[Records drawn from a dataset]

● ● ● ● ●

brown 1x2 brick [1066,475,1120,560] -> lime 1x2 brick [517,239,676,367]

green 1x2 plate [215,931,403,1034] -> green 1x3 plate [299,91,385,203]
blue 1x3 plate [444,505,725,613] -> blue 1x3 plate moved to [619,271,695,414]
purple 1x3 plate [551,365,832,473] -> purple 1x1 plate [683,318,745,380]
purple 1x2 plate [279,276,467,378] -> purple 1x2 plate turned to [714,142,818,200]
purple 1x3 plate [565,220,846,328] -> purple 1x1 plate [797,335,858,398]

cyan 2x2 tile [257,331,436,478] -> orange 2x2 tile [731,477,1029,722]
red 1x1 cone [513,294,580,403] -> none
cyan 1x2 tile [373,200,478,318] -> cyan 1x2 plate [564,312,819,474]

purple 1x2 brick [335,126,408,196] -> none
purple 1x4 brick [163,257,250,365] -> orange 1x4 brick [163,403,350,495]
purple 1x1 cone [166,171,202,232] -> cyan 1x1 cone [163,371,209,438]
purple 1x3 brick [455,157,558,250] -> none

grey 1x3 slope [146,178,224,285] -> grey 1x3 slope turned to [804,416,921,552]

● ● ● ● ●

#### Instruction:
Copy every line of the entries above in which "cone" occurs.

#### Exercise solution:
red 1x1 cone [513,294,580,403] -> none
purple 1x1 cone [166,171,202,232] -> cyan 1x1 cone [163,371,209,438]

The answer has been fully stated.